Records drawn from a dataset →

════════

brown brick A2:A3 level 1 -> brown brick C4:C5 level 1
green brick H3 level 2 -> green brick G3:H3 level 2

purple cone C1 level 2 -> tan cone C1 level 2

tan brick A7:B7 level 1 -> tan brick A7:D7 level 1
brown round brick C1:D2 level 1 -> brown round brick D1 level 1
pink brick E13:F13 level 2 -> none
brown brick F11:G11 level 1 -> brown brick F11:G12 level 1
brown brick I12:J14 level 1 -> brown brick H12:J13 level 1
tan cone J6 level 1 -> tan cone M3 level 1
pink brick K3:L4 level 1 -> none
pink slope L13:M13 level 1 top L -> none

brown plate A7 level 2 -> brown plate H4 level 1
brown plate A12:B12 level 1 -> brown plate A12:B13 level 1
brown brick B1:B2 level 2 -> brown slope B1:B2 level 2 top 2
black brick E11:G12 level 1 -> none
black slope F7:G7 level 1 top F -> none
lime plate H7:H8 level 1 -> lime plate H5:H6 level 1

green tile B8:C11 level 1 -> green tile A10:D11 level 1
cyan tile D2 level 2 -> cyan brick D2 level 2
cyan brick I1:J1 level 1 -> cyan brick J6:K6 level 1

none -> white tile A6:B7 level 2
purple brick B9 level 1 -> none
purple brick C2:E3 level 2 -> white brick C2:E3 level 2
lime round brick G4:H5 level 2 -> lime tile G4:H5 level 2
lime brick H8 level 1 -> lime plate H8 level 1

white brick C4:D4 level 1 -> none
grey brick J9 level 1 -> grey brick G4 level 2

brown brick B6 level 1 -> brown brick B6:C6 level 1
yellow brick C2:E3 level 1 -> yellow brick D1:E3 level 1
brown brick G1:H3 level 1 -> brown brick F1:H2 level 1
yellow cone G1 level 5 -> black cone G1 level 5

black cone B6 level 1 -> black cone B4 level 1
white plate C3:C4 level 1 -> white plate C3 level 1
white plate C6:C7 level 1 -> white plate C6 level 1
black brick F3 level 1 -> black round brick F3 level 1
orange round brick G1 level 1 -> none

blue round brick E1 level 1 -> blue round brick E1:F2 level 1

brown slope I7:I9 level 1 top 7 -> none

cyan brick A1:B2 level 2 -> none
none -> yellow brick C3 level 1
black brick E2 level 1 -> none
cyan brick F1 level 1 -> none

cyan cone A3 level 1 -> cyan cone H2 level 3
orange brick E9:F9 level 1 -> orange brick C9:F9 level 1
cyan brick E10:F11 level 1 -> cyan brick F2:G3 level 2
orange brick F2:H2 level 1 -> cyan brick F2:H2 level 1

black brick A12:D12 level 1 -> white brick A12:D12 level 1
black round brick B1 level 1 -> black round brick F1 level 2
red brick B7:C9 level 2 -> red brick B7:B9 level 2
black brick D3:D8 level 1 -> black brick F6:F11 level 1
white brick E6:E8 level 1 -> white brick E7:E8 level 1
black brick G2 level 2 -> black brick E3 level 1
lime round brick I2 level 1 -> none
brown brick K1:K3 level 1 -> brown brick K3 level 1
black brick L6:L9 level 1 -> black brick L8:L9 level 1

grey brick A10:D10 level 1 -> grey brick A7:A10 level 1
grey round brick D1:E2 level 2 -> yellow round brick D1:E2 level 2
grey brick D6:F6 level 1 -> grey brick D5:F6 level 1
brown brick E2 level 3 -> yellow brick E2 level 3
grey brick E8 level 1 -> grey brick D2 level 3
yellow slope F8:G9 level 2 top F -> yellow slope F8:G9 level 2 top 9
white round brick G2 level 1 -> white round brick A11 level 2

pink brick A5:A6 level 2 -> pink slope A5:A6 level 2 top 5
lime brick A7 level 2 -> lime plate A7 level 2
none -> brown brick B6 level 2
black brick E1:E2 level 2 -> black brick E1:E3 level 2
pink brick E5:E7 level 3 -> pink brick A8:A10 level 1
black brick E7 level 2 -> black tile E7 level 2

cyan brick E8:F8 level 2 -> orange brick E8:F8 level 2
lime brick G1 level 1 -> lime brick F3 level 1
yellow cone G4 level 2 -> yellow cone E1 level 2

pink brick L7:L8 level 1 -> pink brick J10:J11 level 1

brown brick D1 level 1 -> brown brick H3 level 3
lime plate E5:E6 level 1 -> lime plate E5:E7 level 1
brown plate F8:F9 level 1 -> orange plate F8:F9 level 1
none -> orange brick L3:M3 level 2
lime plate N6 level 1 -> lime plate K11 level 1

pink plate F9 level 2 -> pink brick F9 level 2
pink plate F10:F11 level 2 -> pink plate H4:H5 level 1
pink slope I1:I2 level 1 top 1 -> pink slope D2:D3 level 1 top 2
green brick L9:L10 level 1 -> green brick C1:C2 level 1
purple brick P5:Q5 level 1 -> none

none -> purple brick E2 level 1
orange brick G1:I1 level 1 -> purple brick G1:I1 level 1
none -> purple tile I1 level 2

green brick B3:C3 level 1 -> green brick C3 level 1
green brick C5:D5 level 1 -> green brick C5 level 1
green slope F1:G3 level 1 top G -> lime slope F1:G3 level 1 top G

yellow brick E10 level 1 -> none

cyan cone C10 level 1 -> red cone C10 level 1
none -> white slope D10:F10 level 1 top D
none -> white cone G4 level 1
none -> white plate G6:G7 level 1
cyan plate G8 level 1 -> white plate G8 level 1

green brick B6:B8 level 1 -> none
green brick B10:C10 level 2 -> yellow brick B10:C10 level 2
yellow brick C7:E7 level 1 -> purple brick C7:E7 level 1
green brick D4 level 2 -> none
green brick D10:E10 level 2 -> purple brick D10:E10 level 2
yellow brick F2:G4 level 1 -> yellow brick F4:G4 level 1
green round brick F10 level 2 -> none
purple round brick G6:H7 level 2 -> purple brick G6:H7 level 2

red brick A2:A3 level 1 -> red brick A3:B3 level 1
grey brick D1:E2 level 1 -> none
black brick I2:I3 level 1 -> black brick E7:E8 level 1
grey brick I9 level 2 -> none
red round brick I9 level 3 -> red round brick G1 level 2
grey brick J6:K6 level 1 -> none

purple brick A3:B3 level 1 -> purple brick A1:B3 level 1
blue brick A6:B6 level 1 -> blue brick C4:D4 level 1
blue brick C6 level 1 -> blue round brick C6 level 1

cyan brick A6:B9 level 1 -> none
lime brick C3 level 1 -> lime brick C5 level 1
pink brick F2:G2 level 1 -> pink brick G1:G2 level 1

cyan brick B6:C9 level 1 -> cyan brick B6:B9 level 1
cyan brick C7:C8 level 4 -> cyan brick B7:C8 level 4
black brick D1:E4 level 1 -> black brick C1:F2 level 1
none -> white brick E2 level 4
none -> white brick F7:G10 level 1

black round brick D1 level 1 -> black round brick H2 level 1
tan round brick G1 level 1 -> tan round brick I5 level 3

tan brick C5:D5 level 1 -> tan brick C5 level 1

════════

WHAT THE TASK ASKS →
Your task is to restate, word for word, only those lines above that fall between the line holding "pink plate F10:F11" and the line holding "red round brick I9", inclusive.

TASK SOLUTION →
pink plate F10:F11 level 2 -> pink plate H4:H5 level 1
pink slope I1:I2 level 1 top 1 -> pink slope D2:D3 level 1 top 2
green brick L9:L10 level 1 -> green brick C1:C2 level 1
purple brick P5:Q5 level 1 -> none

none -> purple brick E2 level 1
orange brick G1:I1 level 1 -> purple brick G1:I1 level 1
none -> purple tile I1 level 2

green brick B3:C3 level 1 -> green brick C3 level 1
green brick C5:D5 level 1 -> green brick C5 level 1
green slope F1:G3 level 1 top G -> lime slope F1:G3 level 1 top G

yellow brick E10 level 1 -> none

cyan cone C10 level 1 -> red cone C10 level 1
none -> white slope D10:F10 level 1 top D
none -> white cone G4 level 1
none -> white plate G6:G7 level 1
cyan plate G8 level 1 -> white plate G8 level 1

green brick B6:B8 level 1 -> none
green brick B10:C10 level 2 -> yellow brick B10:C10 level 2
yellow brick C7:E7 level 1 -> purple brick C7:E7 level 1
green brick D4 level 2 -> none
green brick D10:E10 level 2 -> purple brick D10:E10 level 2
yellow brick F2:G4 level 1 -> yellow brick F4:G4 level 1
green round brick F10 level 2 -> none
purple round brick G6:H7 level 2 -> purple brick G6:H7 level 2

red brick A2:A3 level 1 -> red brick A3:B3 level 1
grey brick D1:E2 level 1 -> none
black brick I2:I3 level 1 -> black brick E7:E8 level 1
grey brick I9 level 2 -> none
red round brick I9 level 3 -> red round brick G1 level 2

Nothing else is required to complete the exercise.